*** Opening RECORDED INFORMATION ***

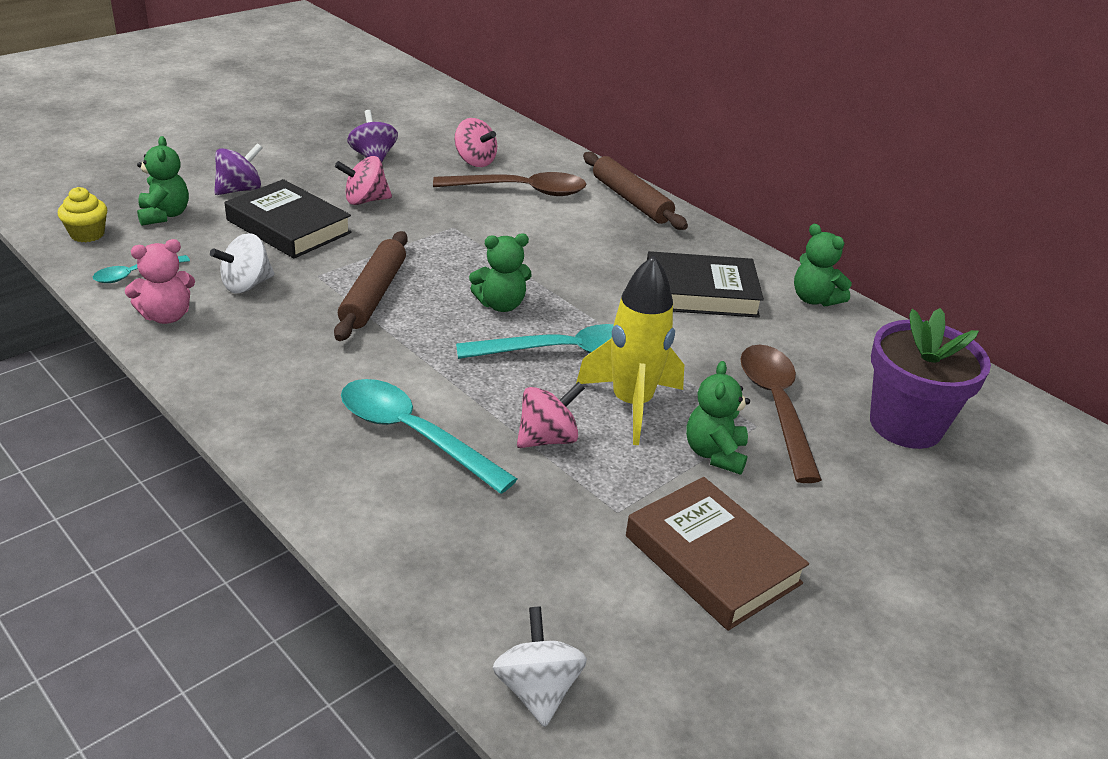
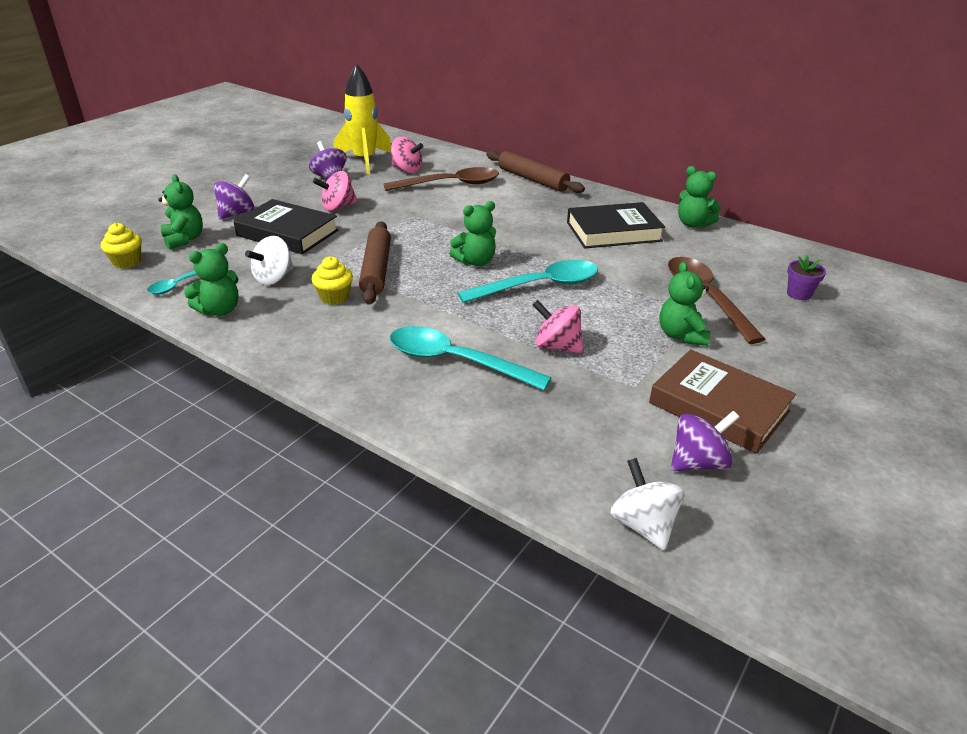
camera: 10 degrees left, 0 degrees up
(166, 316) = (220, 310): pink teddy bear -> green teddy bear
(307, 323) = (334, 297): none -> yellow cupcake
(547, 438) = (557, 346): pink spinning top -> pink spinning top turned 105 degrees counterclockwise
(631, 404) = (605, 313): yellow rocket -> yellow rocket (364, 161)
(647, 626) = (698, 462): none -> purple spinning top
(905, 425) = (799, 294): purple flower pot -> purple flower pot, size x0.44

*** Closing RECORDED INFORMATION ***
*** Opening RECORDED INFORMATION ***

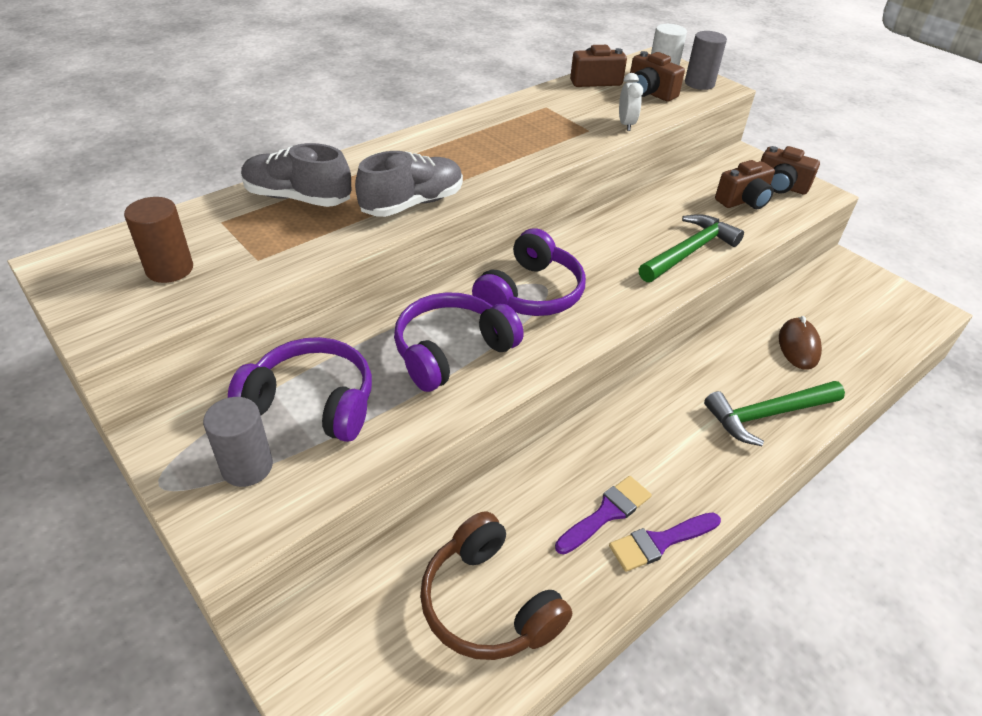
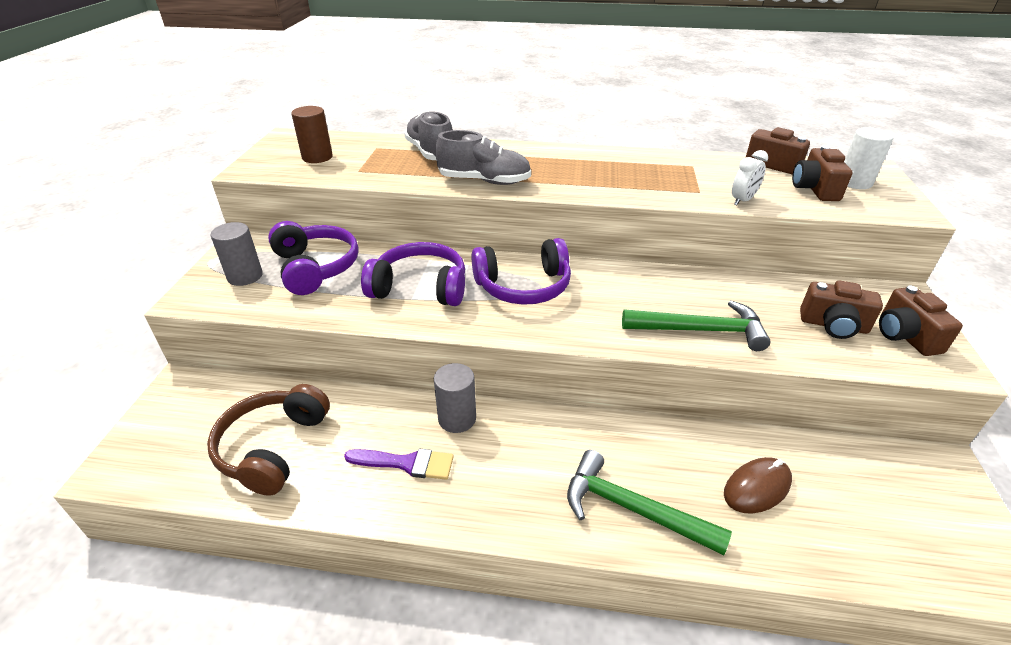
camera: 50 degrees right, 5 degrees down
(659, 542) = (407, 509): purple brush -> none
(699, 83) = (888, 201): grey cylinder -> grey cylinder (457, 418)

*** Closing RECORDED INFORMATION ***

TASK STATEMENT
Every line above that carries the string "degrees" should be copied.

OUTPUT OF THE EXERCISE
camera: 10 degrees left, 0 degrees up
(547, 438) = (557, 346): pink spinning top -> pink spinning top turned 105 degrees counterclockwise
camera: 50 degrees right, 5 degrees down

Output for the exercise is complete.